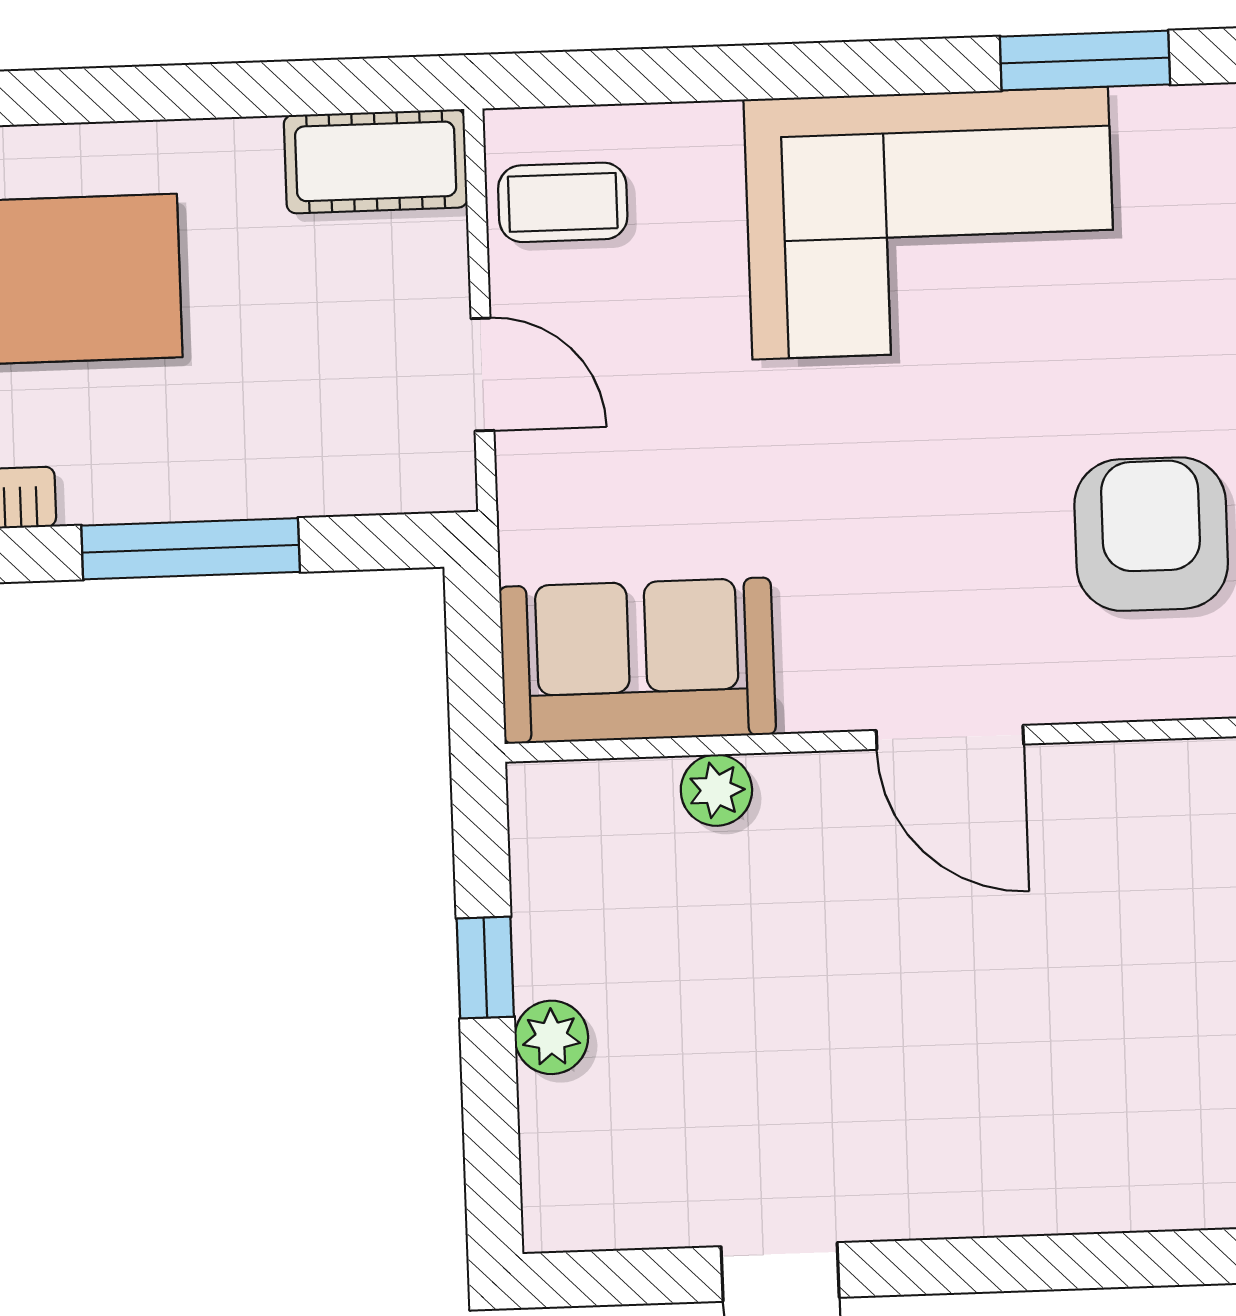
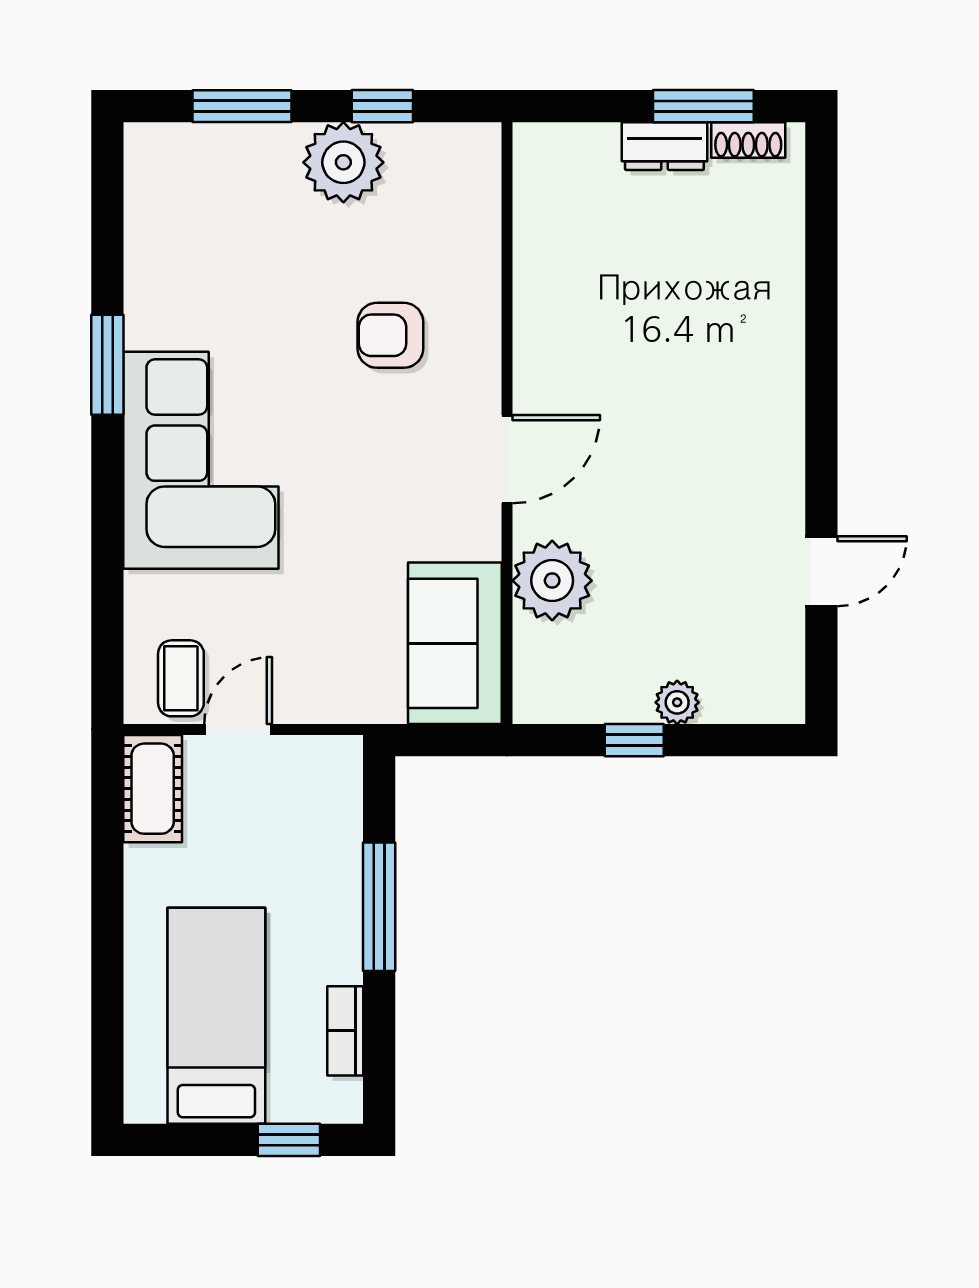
door: (483, 375) -> (238, 730), moved
armchair: (1151, 534) -> (390, 335), width x0.72, depth x0.72
plant: (716, 790) -> (552, 581), width x1.88, depth x1.88

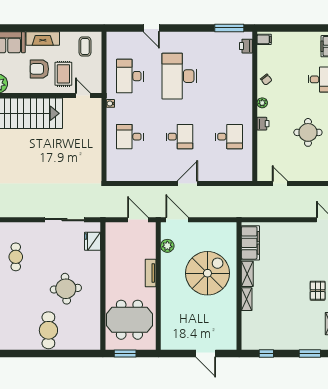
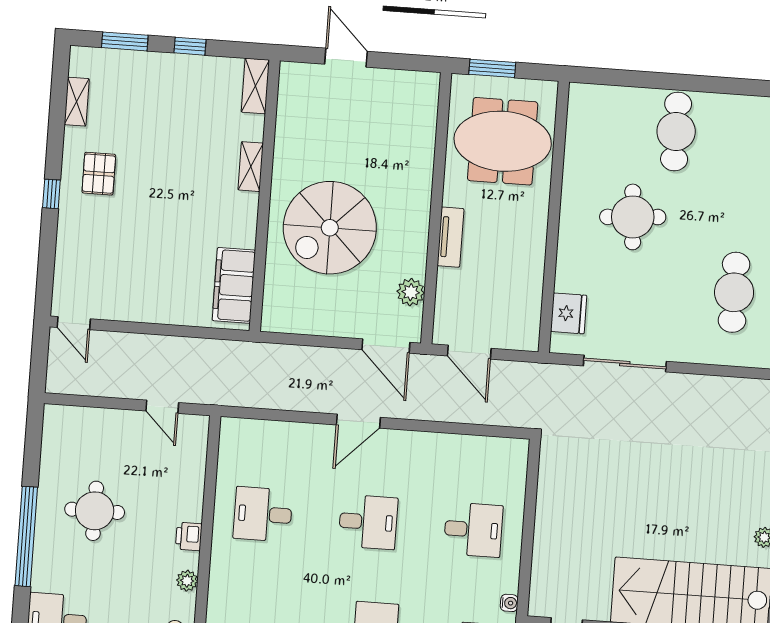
desk: (179, 137) -> (368, 522), turned 180
cafe table: (16, 257) -> (734, 292), width x1.37, depth x1.35
shelving: (247, 274) -> (255, 86), moved
window: (125, 354) -> (492, 68), moved
window: (266, 354) -> (190, 46), moved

## Work order
Nothing but an exact copy of the data, without its images, should make up your answer.

## Completed exercise
door: (483, 375) -> (238, 730), moved
armchair: (1151, 534) -> (390, 335), width x0.72, depth x0.72
plant: (716, 790) -> (552, 581), width x1.88, depth x1.88

desk: (179, 137) -> (368, 522), turned 180
cafe table: (16, 257) -> (734, 292), width x1.37, depth x1.35
shelving: (247, 274) -> (255, 86), moved
window: (125, 354) -> (492, 68), moved
window: (266, 354) -> (190, 46), moved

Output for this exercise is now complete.